**Exercise instructions**
Reproduce all of the entries below word for word, leaving out the pictures.

-- Begin Extracted records --

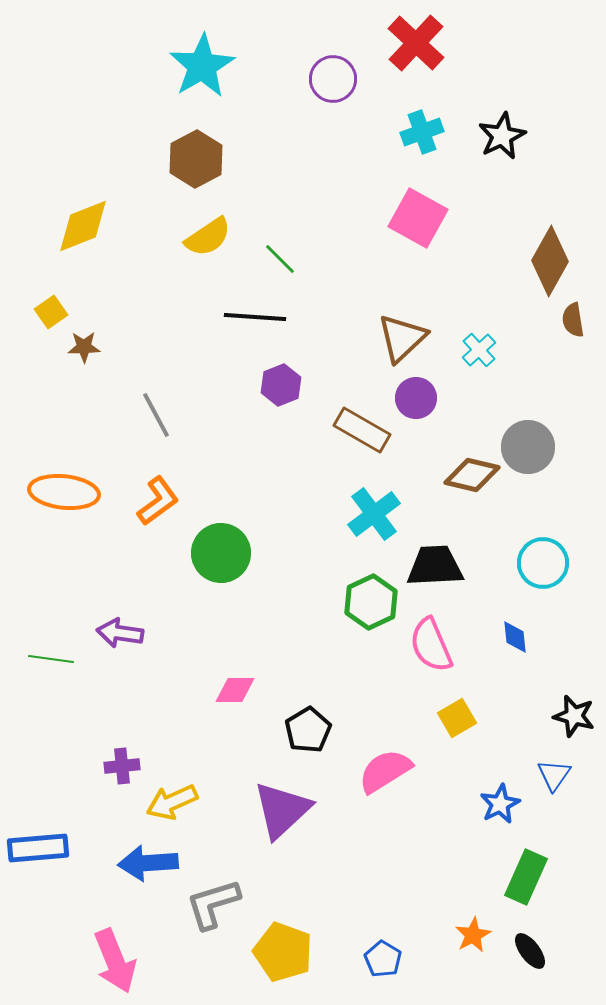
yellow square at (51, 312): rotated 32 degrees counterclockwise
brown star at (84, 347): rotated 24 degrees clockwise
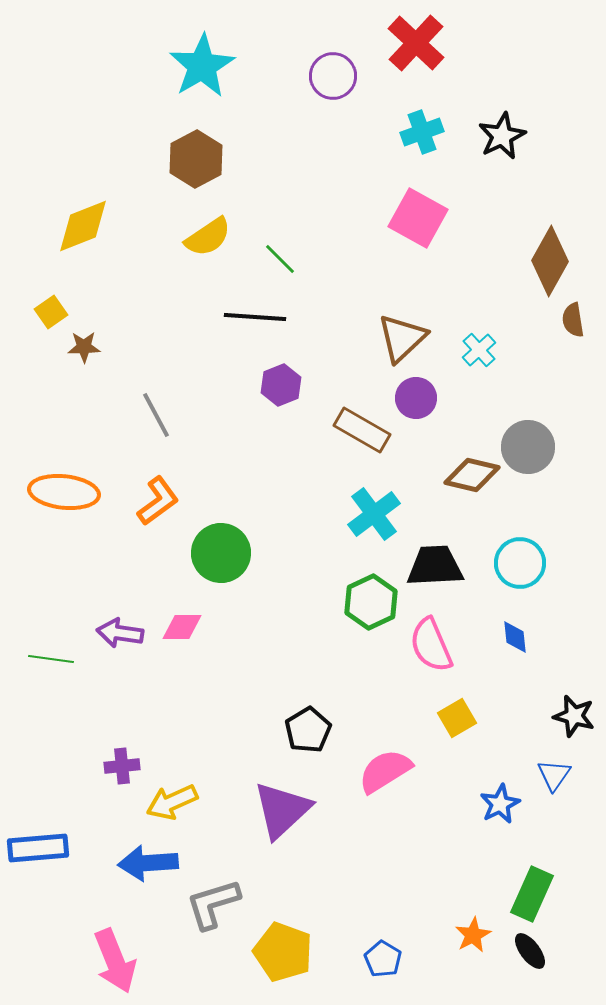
purple circle at (333, 79): moved 3 px up
cyan circle at (543, 563): moved 23 px left
pink diamond at (235, 690): moved 53 px left, 63 px up
green rectangle at (526, 877): moved 6 px right, 17 px down
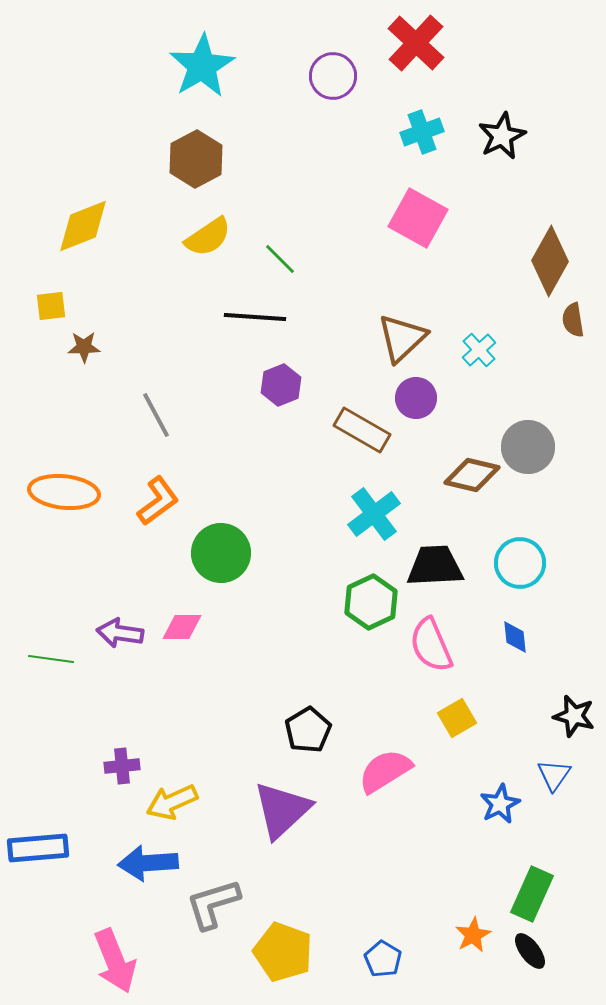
yellow square at (51, 312): moved 6 px up; rotated 28 degrees clockwise
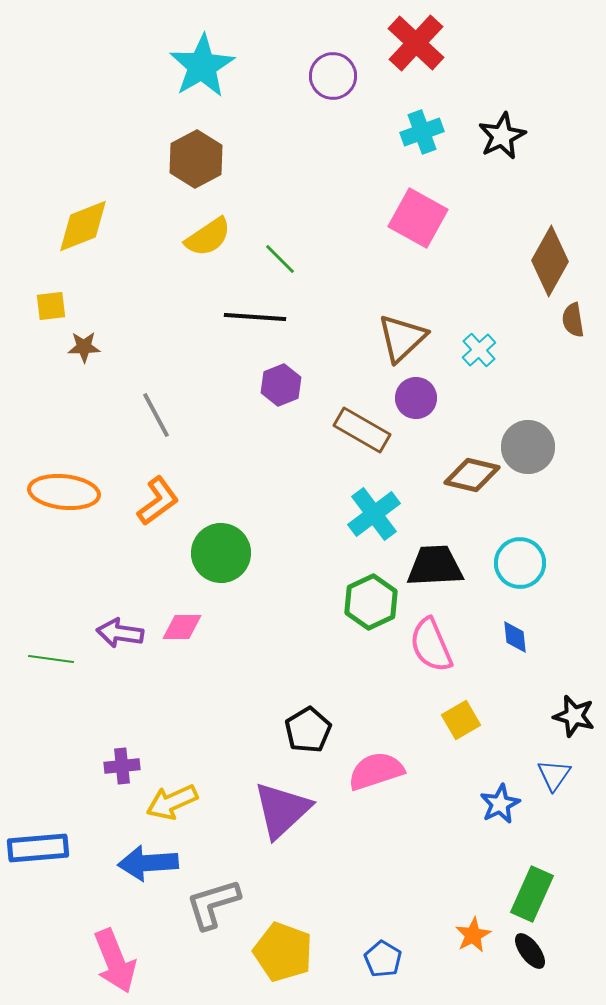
yellow square at (457, 718): moved 4 px right, 2 px down
pink semicircle at (385, 771): moved 9 px left; rotated 14 degrees clockwise
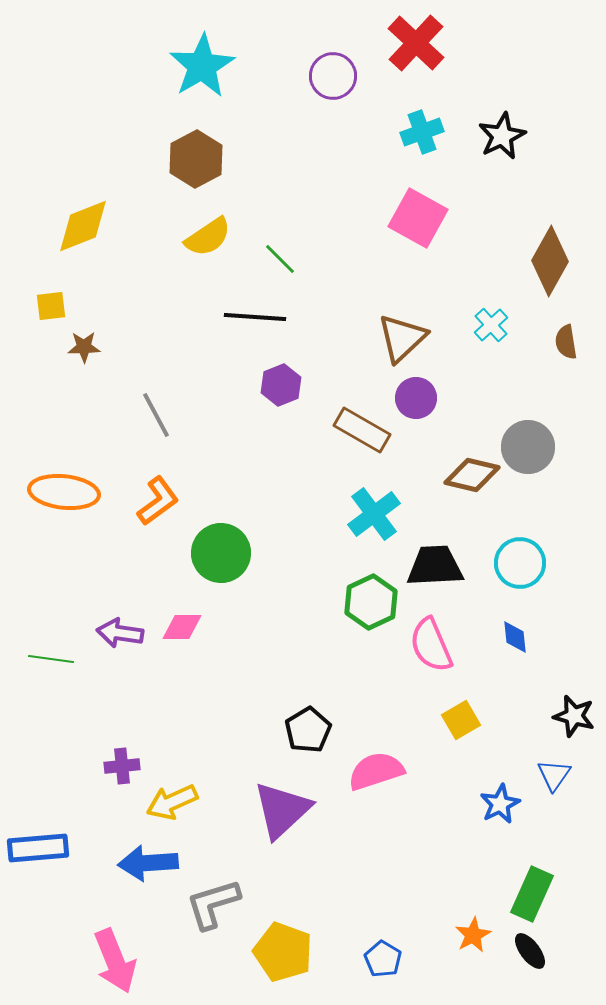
brown semicircle at (573, 320): moved 7 px left, 22 px down
cyan cross at (479, 350): moved 12 px right, 25 px up
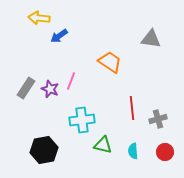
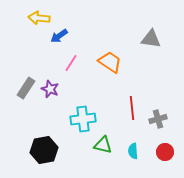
pink line: moved 18 px up; rotated 12 degrees clockwise
cyan cross: moved 1 px right, 1 px up
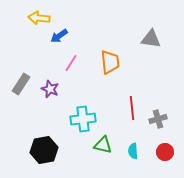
orange trapezoid: rotated 50 degrees clockwise
gray rectangle: moved 5 px left, 4 px up
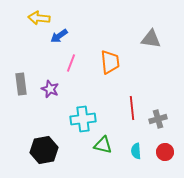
pink line: rotated 12 degrees counterclockwise
gray rectangle: rotated 40 degrees counterclockwise
cyan semicircle: moved 3 px right
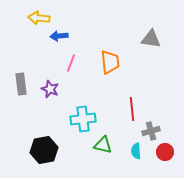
blue arrow: rotated 30 degrees clockwise
red line: moved 1 px down
gray cross: moved 7 px left, 12 px down
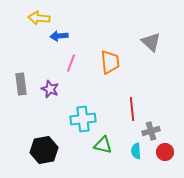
gray triangle: moved 3 px down; rotated 35 degrees clockwise
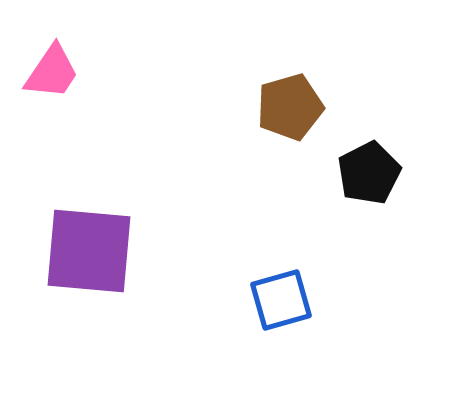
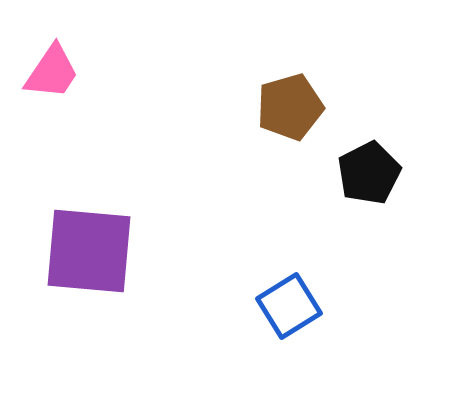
blue square: moved 8 px right, 6 px down; rotated 16 degrees counterclockwise
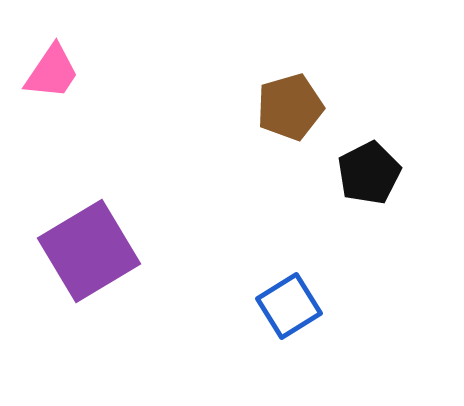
purple square: rotated 36 degrees counterclockwise
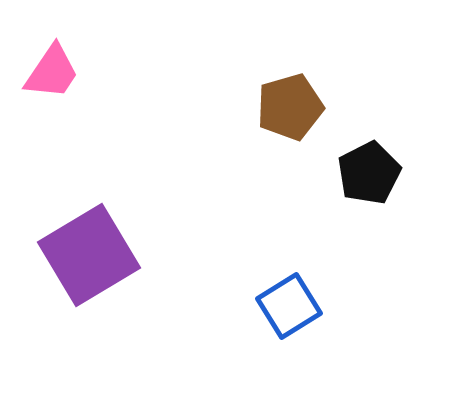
purple square: moved 4 px down
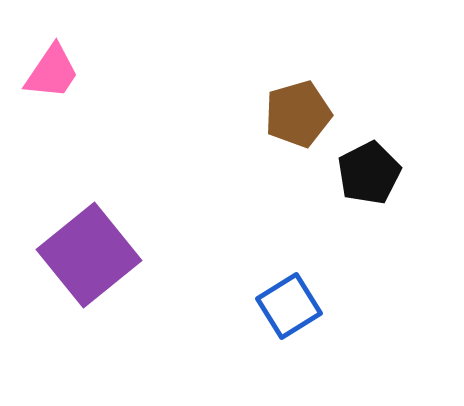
brown pentagon: moved 8 px right, 7 px down
purple square: rotated 8 degrees counterclockwise
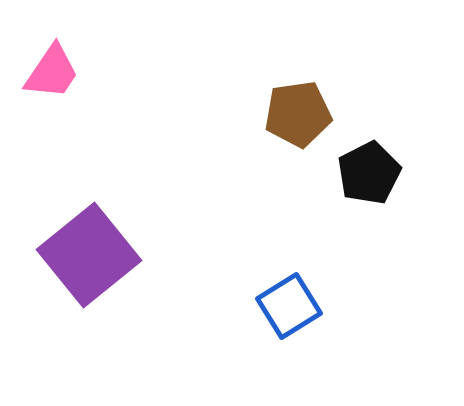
brown pentagon: rotated 8 degrees clockwise
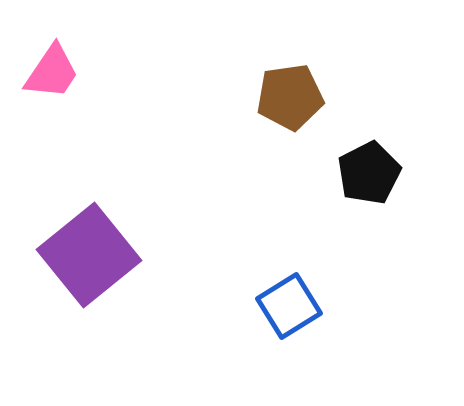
brown pentagon: moved 8 px left, 17 px up
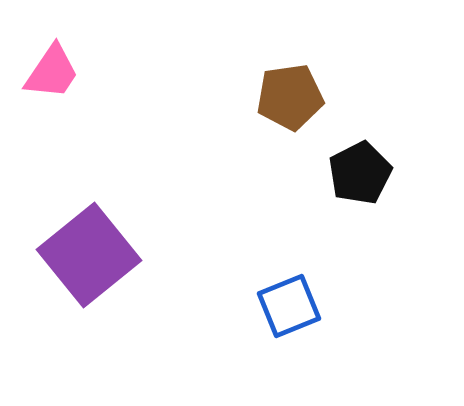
black pentagon: moved 9 px left
blue square: rotated 10 degrees clockwise
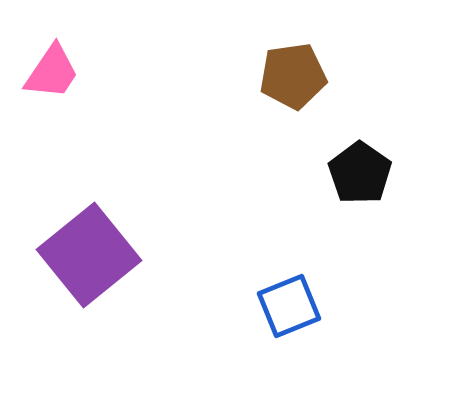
brown pentagon: moved 3 px right, 21 px up
black pentagon: rotated 10 degrees counterclockwise
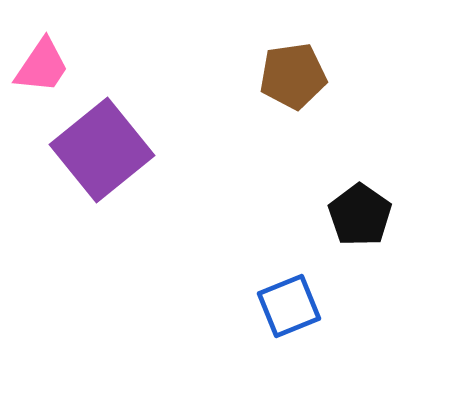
pink trapezoid: moved 10 px left, 6 px up
black pentagon: moved 42 px down
purple square: moved 13 px right, 105 px up
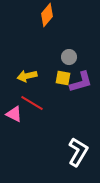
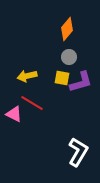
orange diamond: moved 20 px right, 14 px down
yellow square: moved 1 px left
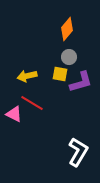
yellow square: moved 2 px left, 4 px up
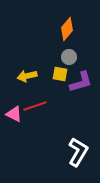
red line: moved 3 px right, 3 px down; rotated 50 degrees counterclockwise
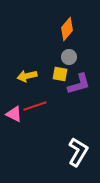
purple L-shape: moved 2 px left, 2 px down
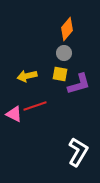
gray circle: moved 5 px left, 4 px up
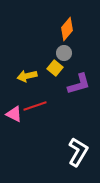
yellow square: moved 5 px left, 6 px up; rotated 28 degrees clockwise
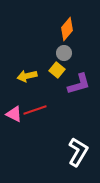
yellow square: moved 2 px right, 2 px down
red line: moved 4 px down
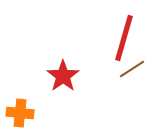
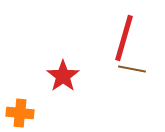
brown line: rotated 44 degrees clockwise
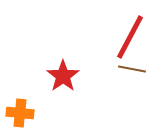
red line: moved 6 px right, 1 px up; rotated 12 degrees clockwise
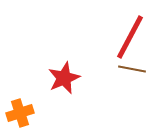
red star: moved 1 px right, 2 px down; rotated 12 degrees clockwise
orange cross: rotated 24 degrees counterclockwise
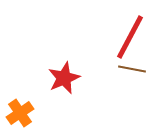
orange cross: rotated 16 degrees counterclockwise
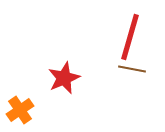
red line: rotated 12 degrees counterclockwise
orange cross: moved 3 px up
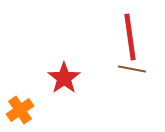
red line: rotated 24 degrees counterclockwise
red star: rotated 12 degrees counterclockwise
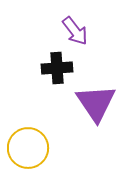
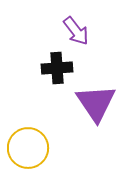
purple arrow: moved 1 px right
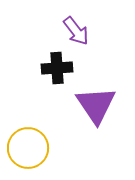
purple triangle: moved 2 px down
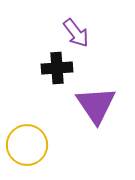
purple arrow: moved 2 px down
yellow circle: moved 1 px left, 3 px up
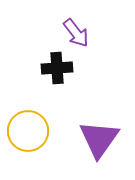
purple triangle: moved 3 px right, 34 px down; rotated 9 degrees clockwise
yellow circle: moved 1 px right, 14 px up
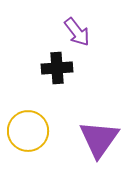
purple arrow: moved 1 px right, 1 px up
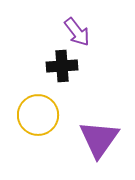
black cross: moved 5 px right, 2 px up
yellow circle: moved 10 px right, 16 px up
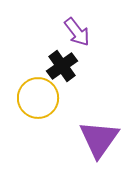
black cross: rotated 32 degrees counterclockwise
yellow circle: moved 17 px up
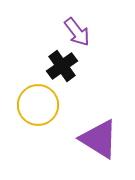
yellow circle: moved 7 px down
purple triangle: rotated 33 degrees counterclockwise
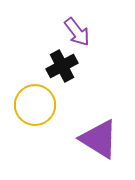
black cross: rotated 8 degrees clockwise
yellow circle: moved 3 px left
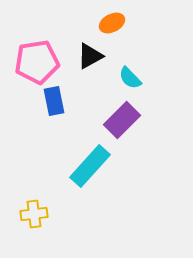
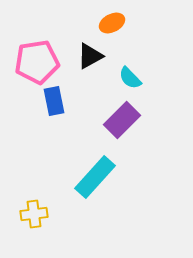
cyan rectangle: moved 5 px right, 11 px down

-- End Extracted records --

**Task result**
yellow square at (51, 312): rotated 32 degrees counterclockwise
brown star at (84, 347): rotated 24 degrees clockwise
purple circle at (333, 79): moved 3 px up
cyan circle at (543, 563): moved 23 px left
pink diamond at (235, 690): moved 53 px left, 63 px up
green rectangle at (526, 877): moved 6 px right, 17 px down
yellow square at (51, 312): moved 6 px up; rotated 28 degrees clockwise
yellow square at (457, 718): moved 4 px right, 2 px down
pink semicircle at (385, 771): moved 9 px left; rotated 14 degrees clockwise
brown semicircle at (573, 320): moved 7 px left, 22 px down
cyan cross at (479, 350): moved 12 px right, 25 px up
pink line: moved 18 px up; rotated 12 degrees clockwise
cyan cross: moved 1 px right, 1 px up
orange trapezoid: rotated 50 degrees clockwise
gray rectangle: moved 5 px left, 4 px up
pink line: rotated 12 degrees counterclockwise
gray rectangle: rotated 40 degrees counterclockwise
cyan semicircle: moved 3 px right
blue arrow: rotated 30 degrees clockwise
red line: moved 1 px down
gray cross: moved 7 px left, 12 px down
gray triangle: moved 3 px down; rotated 35 degrees clockwise
blue square: moved 8 px right, 6 px down; rotated 16 degrees counterclockwise
purple square: rotated 36 degrees counterclockwise
purple square: moved 4 px down
brown pentagon: moved 8 px right, 7 px down
purple square: rotated 8 degrees counterclockwise
brown pentagon: rotated 8 degrees clockwise
brown pentagon: moved 8 px left, 17 px up
black pentagon: moved 9 px left
blue square: rotated 10 degrees clockwise
brown pentagon: moved 3 px right, 21 px up
black pentagon: rotated 10 degrees counterclockwise
pink trapezoid: moved 10 px left, 6 px up
black pentagon: moved 42 px down
purple square: moved 13 px right, 105 px up
orange diamond: moved 20 px right, 14 px down
yellow square: moved 1 px left
yellow square: moved 2 px left, 4 px up
red line: moved 3 px right, 3 px down; rotated 50 degrees counterclockwise
purple L-shape: moved 2 px left, 2 px down
gray circle: moved 5 px left, 4 px up
yellow square: moved 5 px left, 6 px up; rotated 28 degrees clockwise
yellow square: moved 2 px right, 2 px down
red line: moved 4 px down
brown line: rotated 44 degrees clockwise
red line: moved 6 px right, 1 px up; rotated 12 degrees clockwise
red star: moved 1 px right, 2 px down; rotated 12 degrees clockwise
orange cross: rotated 24 degrees counterclockwise
orange cross: rotated 16 degrees counterclockwise
red line: rotated 12 degrees counterclockwise
orange cross: moved 3 px up
red line: rotated 24 degrees counterclockwise
red star: rotated 12 degrees counterclockwise
purple arrow: moved 1 px right
purple triangle: moved 2 px down
purple arrow: moved 2 px down
yellow circle: moved 1 px left, 3 px up
purple triangle: moved 3 px right, 34 px down; rotated 9 degrees clockwise
yellow circle: moved 1 px right, 14 px up
purple arrow: moved 1 px right, 1 px up
black cross: moved 5 px right, 2 px up
yellow circle: moved 10 px right, 16 px up
black cross: rotated 32 degrees counterclockwise
yellow circle: moved 17 px up
yellow circle: moved 7 px down
purple triangle: rotated 33 degrees counterclockwise
black cross: rotated 8 degrees clockwise
yellow circle: moved 3 px left
cyan rectangle: moved 5 px right, 11 px down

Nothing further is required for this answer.